'''
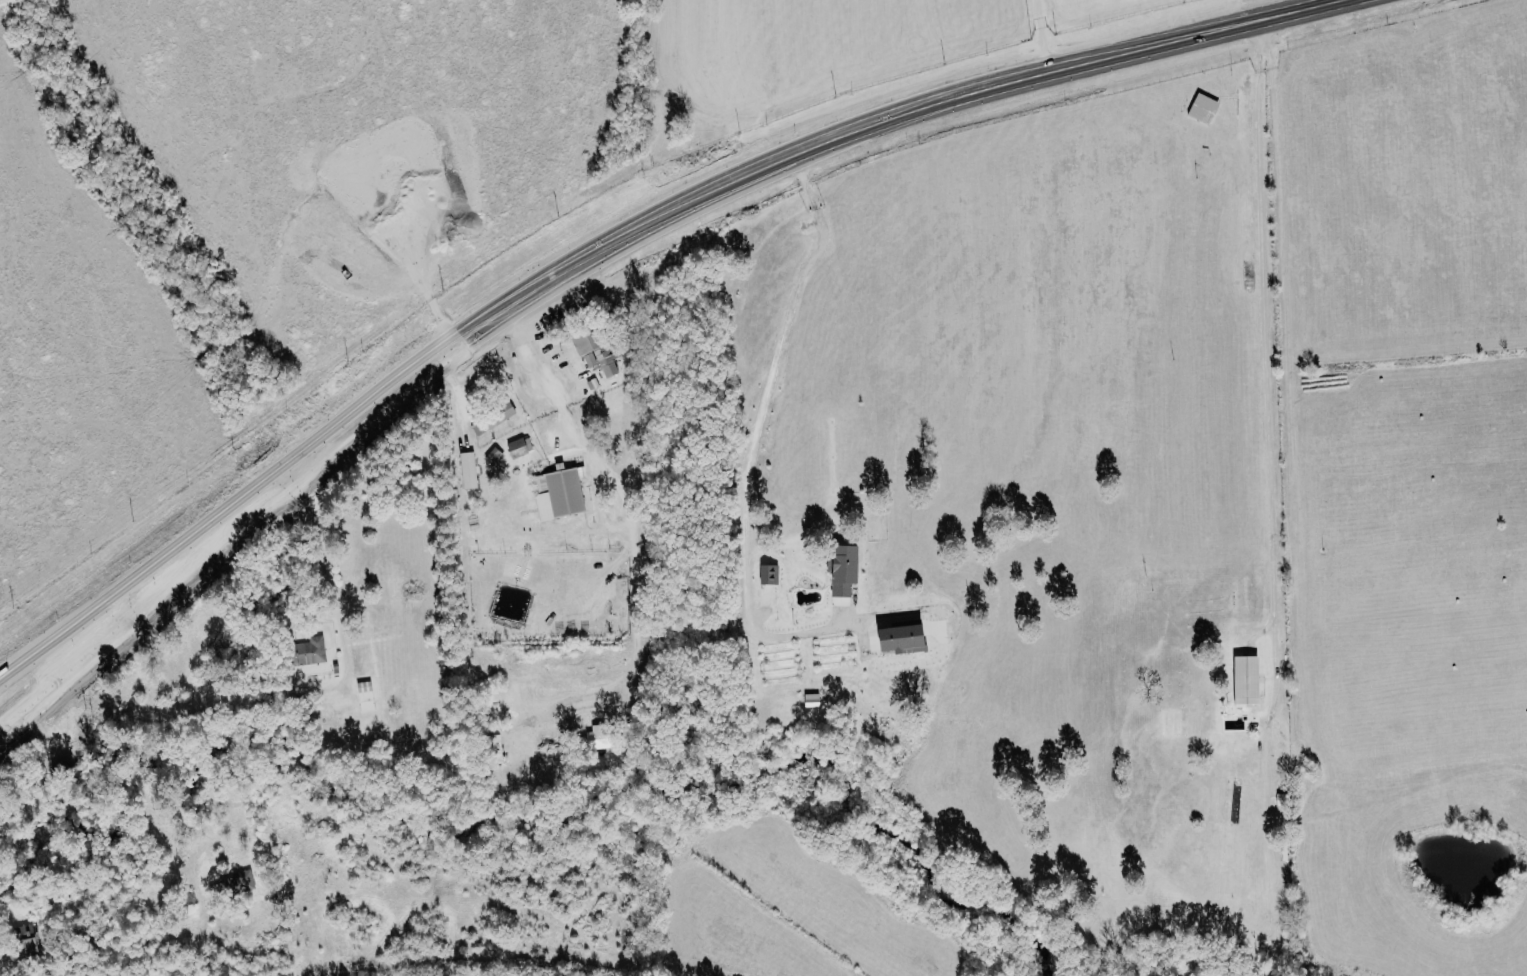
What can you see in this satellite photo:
road: (1040, 36)
building: (1203, 108)
road: (788, 159)
building: (592, 349)
road: (535, 377)
building: (592, 383)
building: (492, 417)
road: (756, 435)
building: (518, 446)
building: (494, 456)
building: (467, 469)
building: (557, 492)
building: (840, 568)
building: (767, 573)
road: (147, 574)
road: (148, 600)
building: (897, 637)
building: (306, 651)
building: (1244, 679)
building: (364, 695)
building: (237, 882)
building: (26, 938)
'''
> [PROBLEM REQUIREMENTS]: Could all the data above be given again exactly, leaving out its images?

> [EXPECTED OUTPUT]:
What can you see in this satellite photo:
road: (1040, 36)
building: (1203, 108)
road: (788, 159)
building: (592, 349)
road: (535, 377)
building: (592, 383)
building: (492, 417)
road: (756, 435)
building: (518, 446)
building: (494, 456)
building: (467, 469)
building: (557, 492)
building: (840, 568)
building: (767, 573)
road: (147, 574)
road: (148, 600)
building: (897, 637)
building: (306, 651)
building: (1244, 679)
building: (364, 695)
building: (237, 882)
building: (26, 938)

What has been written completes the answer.